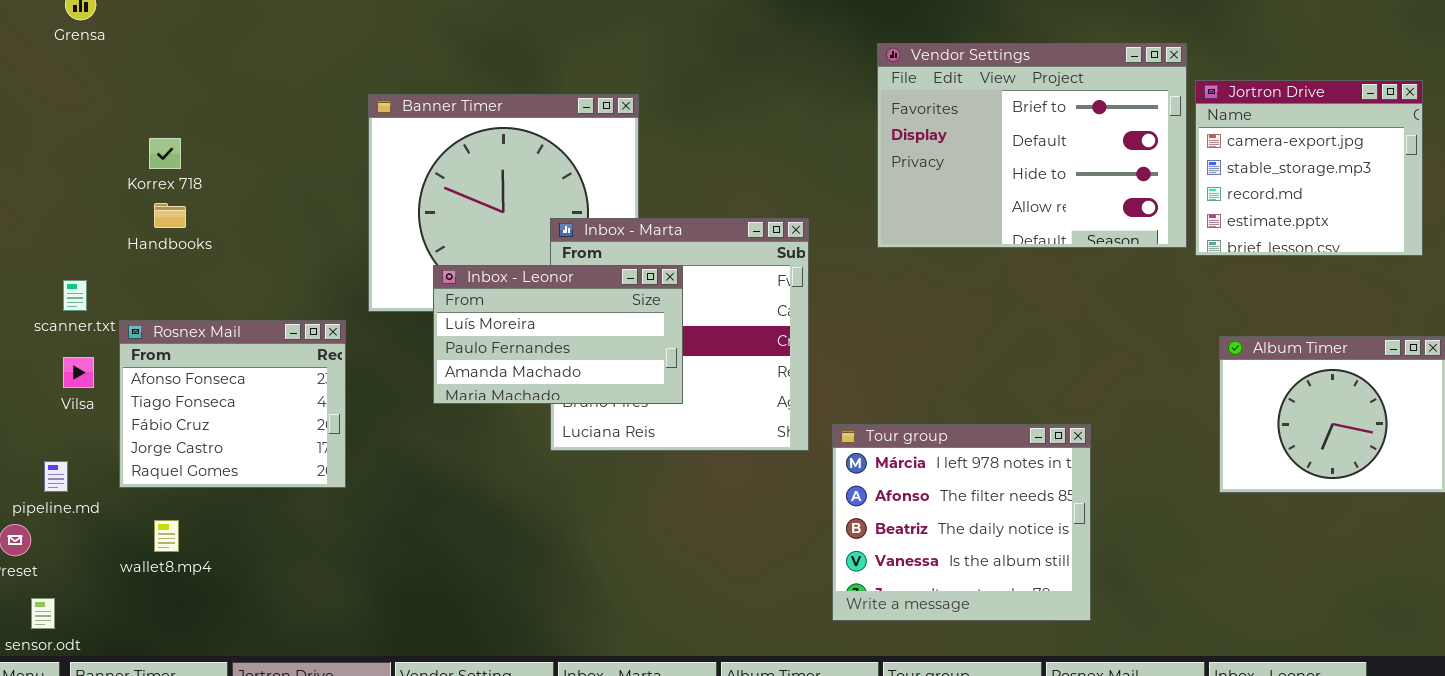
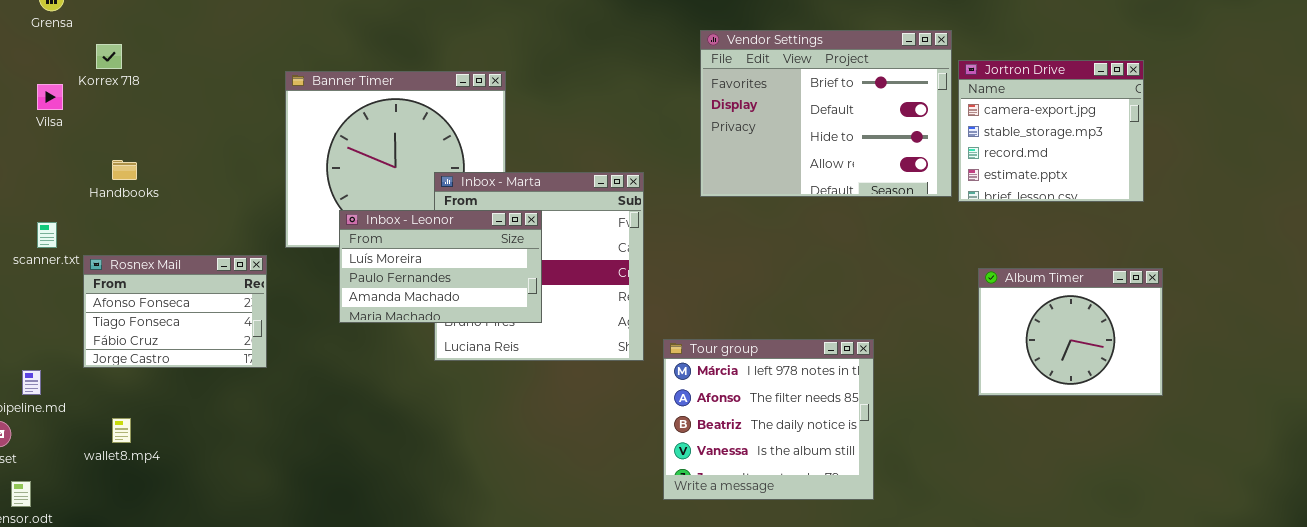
Korrex 718: [149,138,181,169] -> [96,44,122,69], moved
Rosnex Mail: [119,320,346,488] -> [83,255,267,368], resized
Vilsa: [63,357,94,388] -> [37,84,63,110], moved

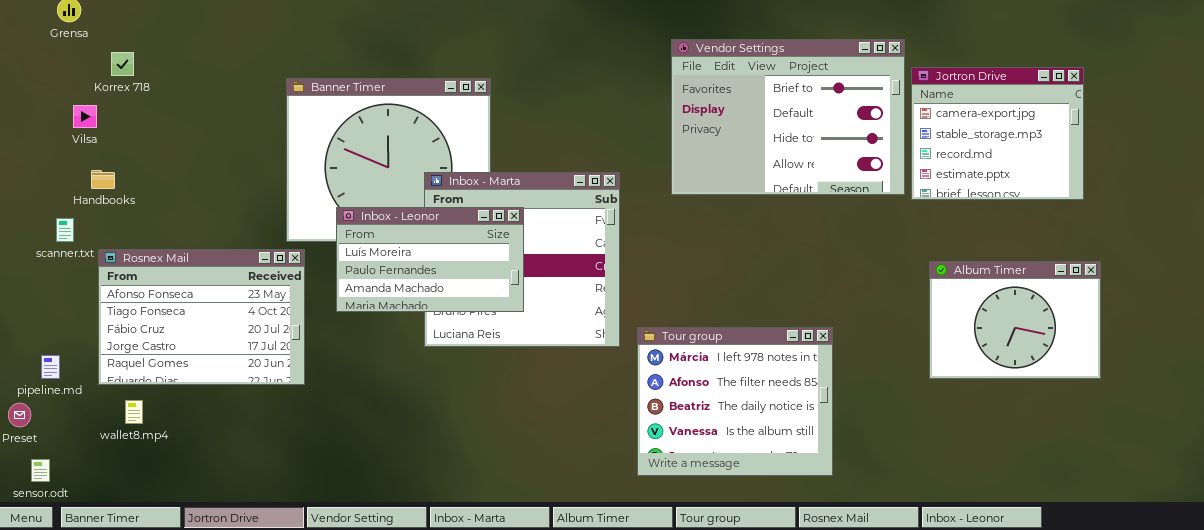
Vilsa: [37,84,63,110] -> [73,105,97,128], moved
Handbooks: [112,160,137,180] -> [91,170,115,189], moved
Rosnex Mail: [83,255,267,368] -> [98,249,305,385], resized

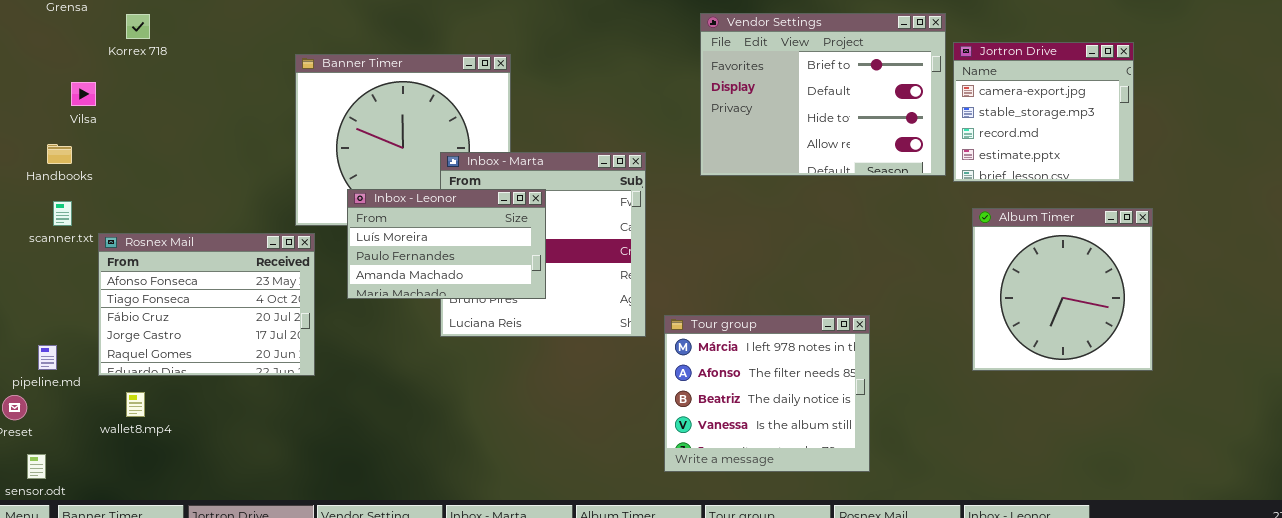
Korrex 718: [111,52,134,76] -> [126,14,150,39], moved
Handbooks: [91,170,115,189] -> [47,144,72,164], moved
Album Timer: [929,261,1101,379] -> [972,208,1153,371], resized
# # #
Please show each line in the records above that contains "Handbooks".

Solution to this exercise:
Handbooks: [112,160,137,180] -> [91,170,115,189], moved
Handbooks: [91,170,115,189] -> [47,144,72,164], moved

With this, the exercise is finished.